Task inputs:
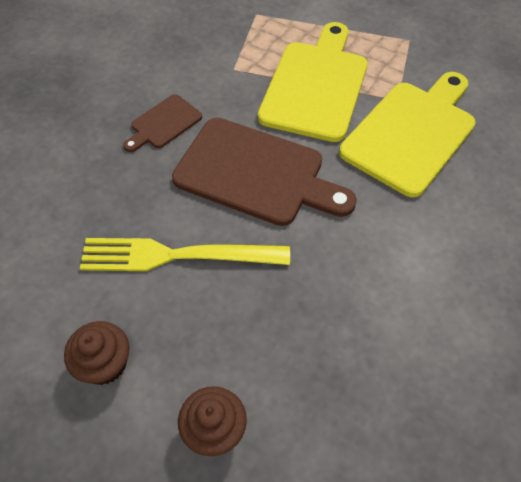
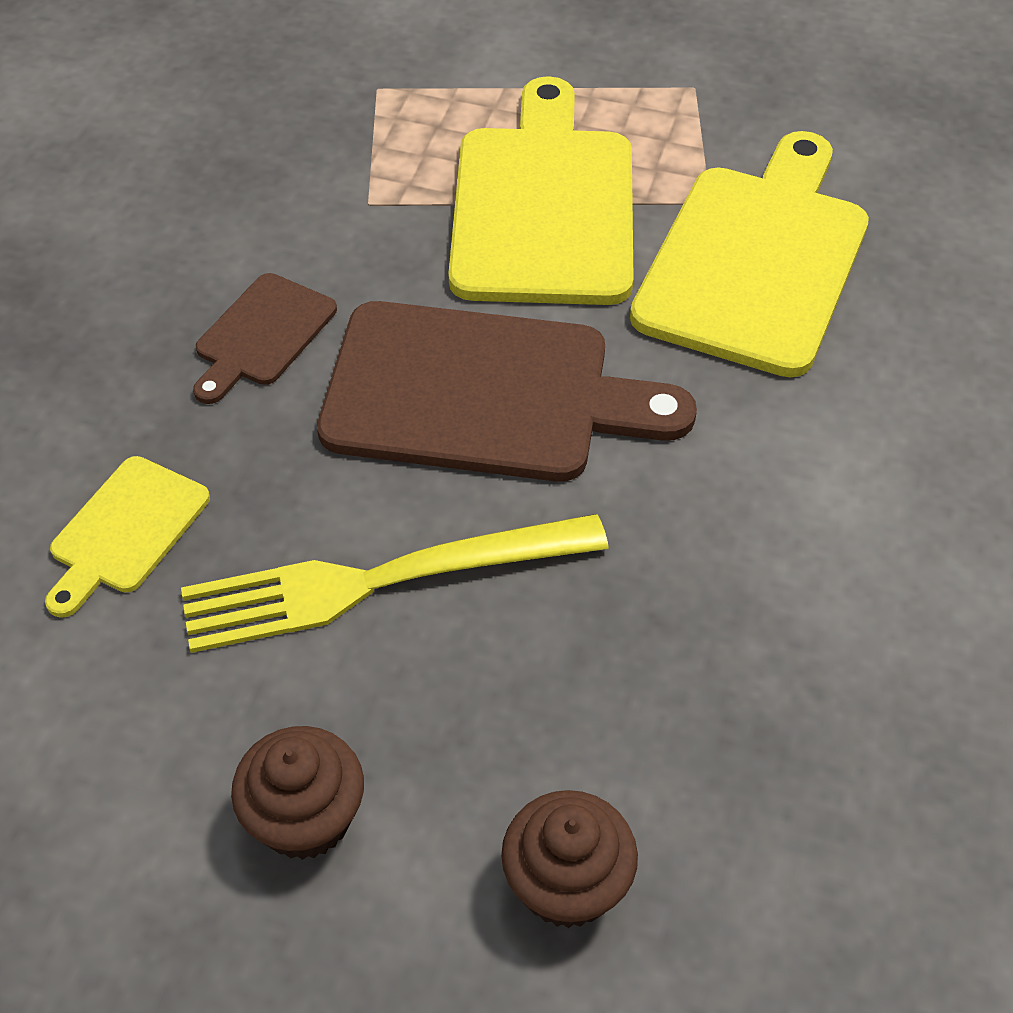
camera: 15 degrees left, 5 degrees down
(71, 205) = (125, 531): none -> yellow cutting board

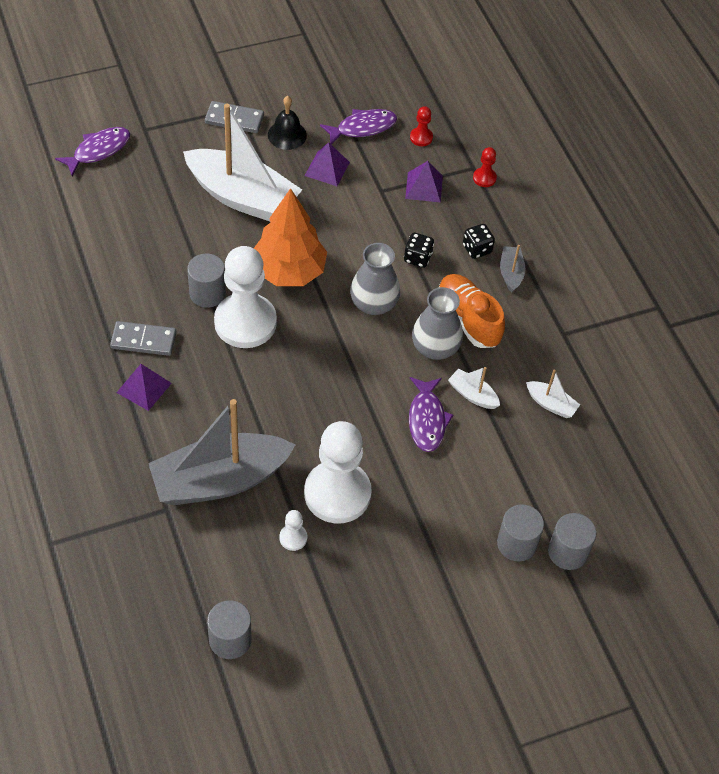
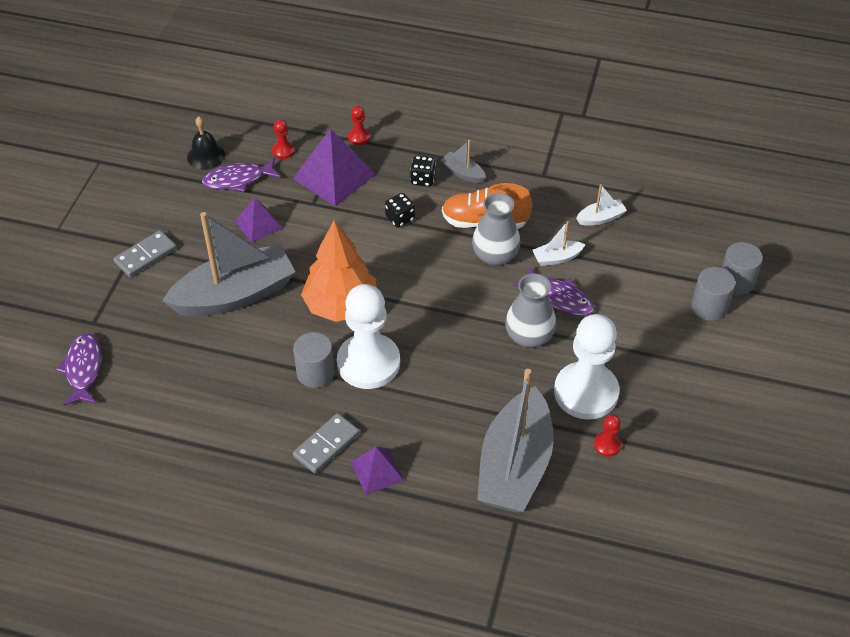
camera: 50 degrees left, 5 degrees down
(230, 639) = (675, 541): grey cylinder -> none
(242, 197) = (235, 295): white boat -> grey boat
(287, 135) = (197, 230): black bell -> black bell (206, 156)
(293, 538) = (607, 445): white pawn -> red pawn
(362, 128) = (238, 179): purple fish -> purple fish turned 120 degrees counterclockwise
(373, 304) = (421, 269): grey vase -> grey vase (529, 336)
(424, 187) = (334, 176): purple pyramid -> purple pyramid, size x1.72

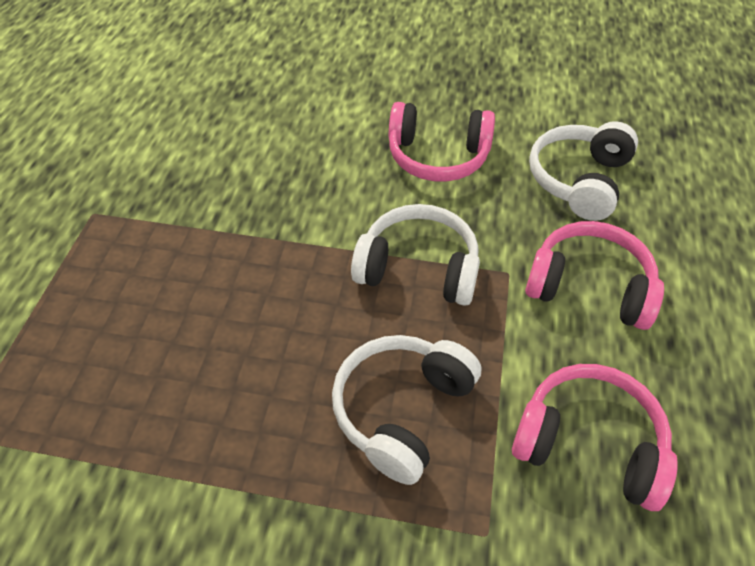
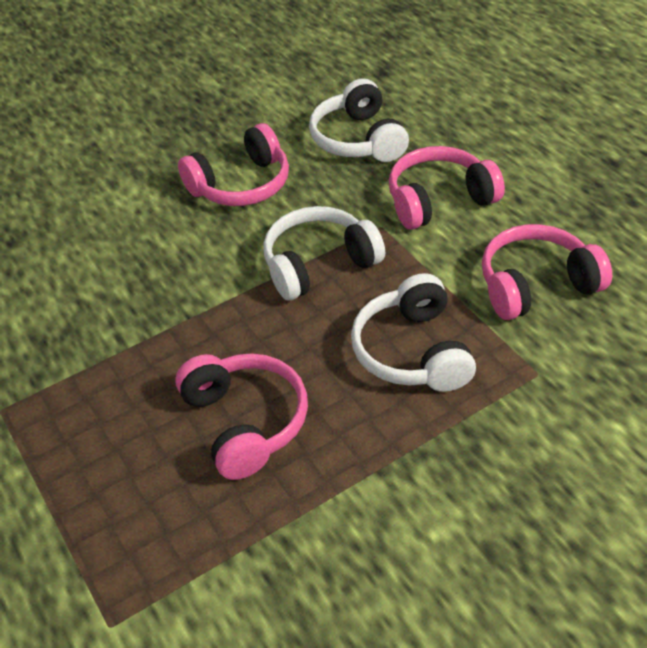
camera: 40 degrees left, 5 degrees down
(213, 358) = (245, 422): none -> pink headphones

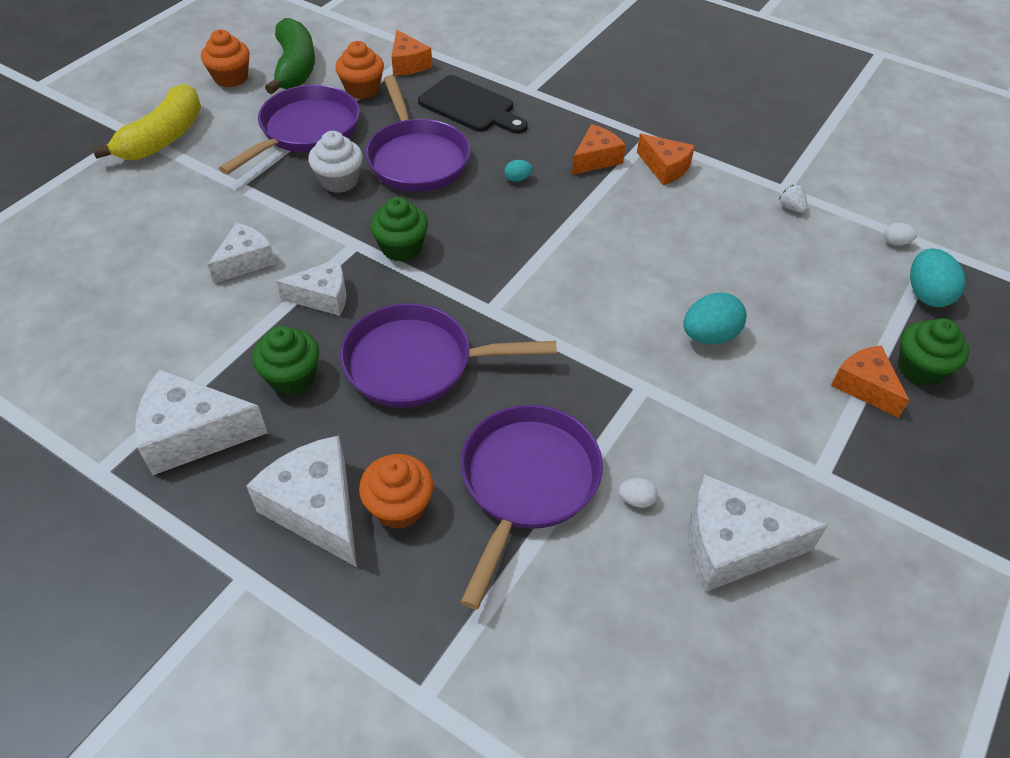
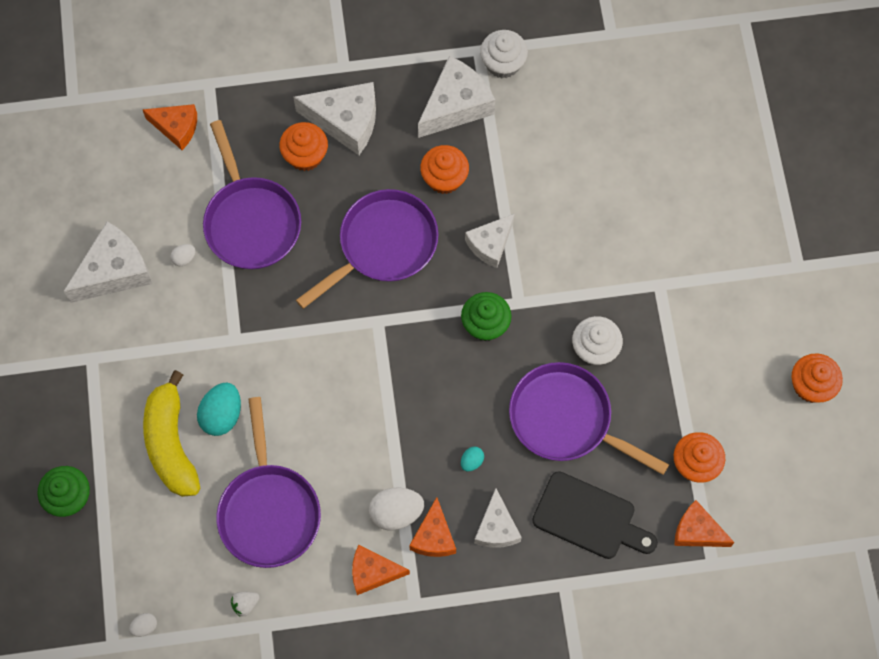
camera: 140 degrees right, 20 degrees up
(96, 438) = (503, 63): none -> white cupcake
(164, 138) = (768, 281): yellow banana -> yellow banana (171, 443)
(245, 261) = (570, 230): white cheese -> white cheese (496, 527)
(292, 377) = (444, 178): green cupcake -> orange cupcake
(295, 67) = (779, 443): green banana -> none
(305, 131) = (679, 377): purple pan -> purple pan (269, 510)
(470, 106) = (589, 518): black cutting board -> black cutting board turned 150 degrees counterclockwise
(611, 187) = (396, 512): none -> white egg
(791, 207) = (245, 604): white strawberry -> white strawberry turned 135 degrees clockwise
(864, 386) = (98, 451): orange cheese -> orange cheese (176, 128)
(926, 294) = (96, 581): turquoise egg -> none

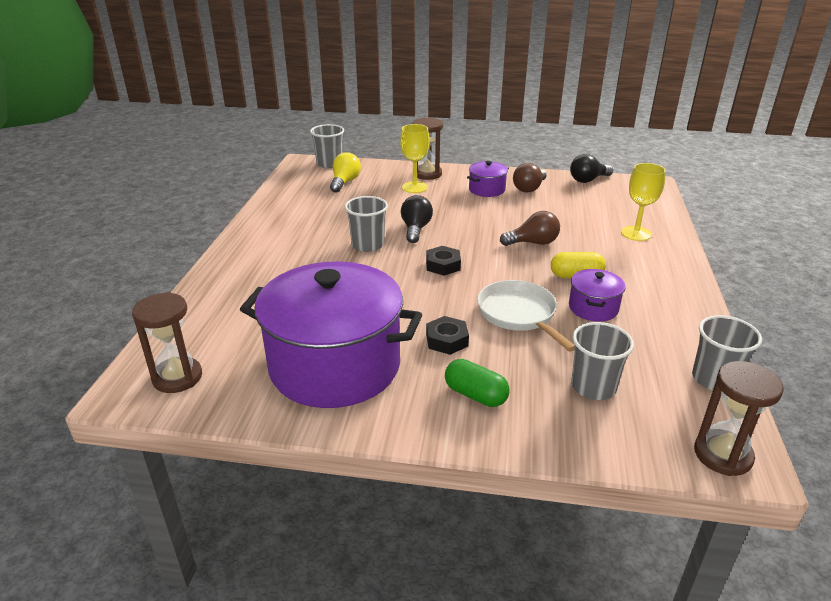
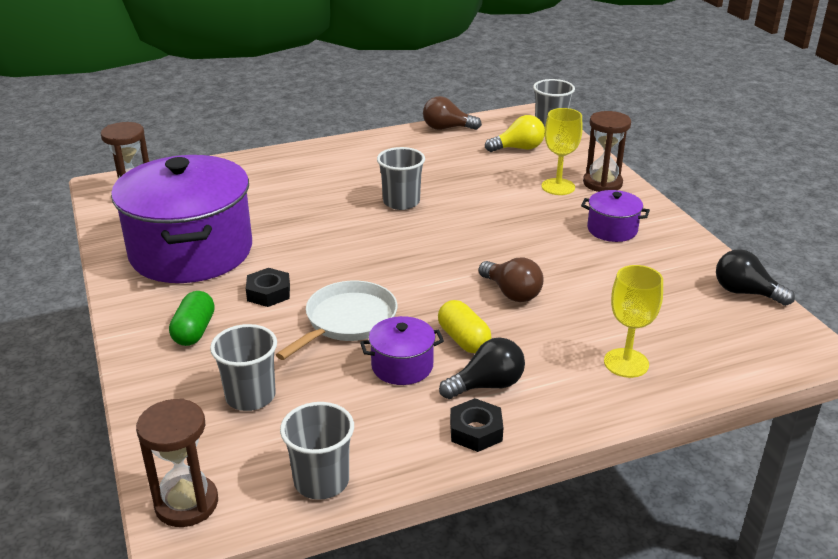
camera: 60 degrees right, 0 degrees up
(415, 229) = (461, 216): black light bulb -> black light bulb (487, 385)
(443, 265) = (403, 252): black nut -> black nut (476, 431)
(529, 188) = (655, 256): brown light bulb -> brown light bulb (447, 128)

Task requirements:
Omit the pictures, then copy out all the data exactly as it stands.

Written response:
camera: 15 degrees left, 5 degrees down
(71, 205) = (125, 531): none -> yellow cutting board

camera: 50 degrees left, 5 degrees down
(230, 639) = (675, 541): grey cylinder -> none
(242, 197) = (235, 295): white boat -> grey boat
(287, 135) = (197, 230): black bell -> black bell (206, 156)
(293, 538) = (607, 445): white pawn -> red pawn
(362, 128) = (238, 179): purple fish -> purple fish turned 120 degrees counterclockwise
(373, 304) = (421, 269): grey vase -> grey vase (529, 336)
(424, 187) = (334, 176): purple pyramid -> purple pyramid, size x1.72

camera: 40 degrees left, 5 degrees down
(213, 358) = (245, 422): none -> pink headphones

camera: 140 degrees right, 20 degrees up
(96, 438) = (503, 63): none -> white cupcake
(164, 138) = (768, 281): yellow banana -> yellow banana (171, 443)
(245, 261) = (570, 230): white cheese -> white cheese (496, 527)
(292, 377) = (444, 178): green cupcake -> orange cupcake
(295, 67) = (779, 443): green banana -> none
(305, 131) = (679, 377): purple pan -> purple pan (269, 510)
(470, 106) = (589, 518): black cutting board -> black cutting board turned 150 degrees counterclockwise
(611, 187) = (396, 512): none -> white egg
(791, 207) = (245, 604): white strawberry -> white strawberry turned 135 degrees clockwise
(864, 386) = (98, 451): orange cheese -> orange cheese (176, 128)
(926, 294) = (96, 581): turquoise egg -> none

camera: 60 degrees right, 0 degrees up
(415, 229) = (461, 216): black light bulb -> black light bulb (487, 385)
(443, 265) = (403, 252): black nut -> black nut (476, 431)
(529, 188) = (655, 256): brown light bulb -> brown light bulb (447, 128)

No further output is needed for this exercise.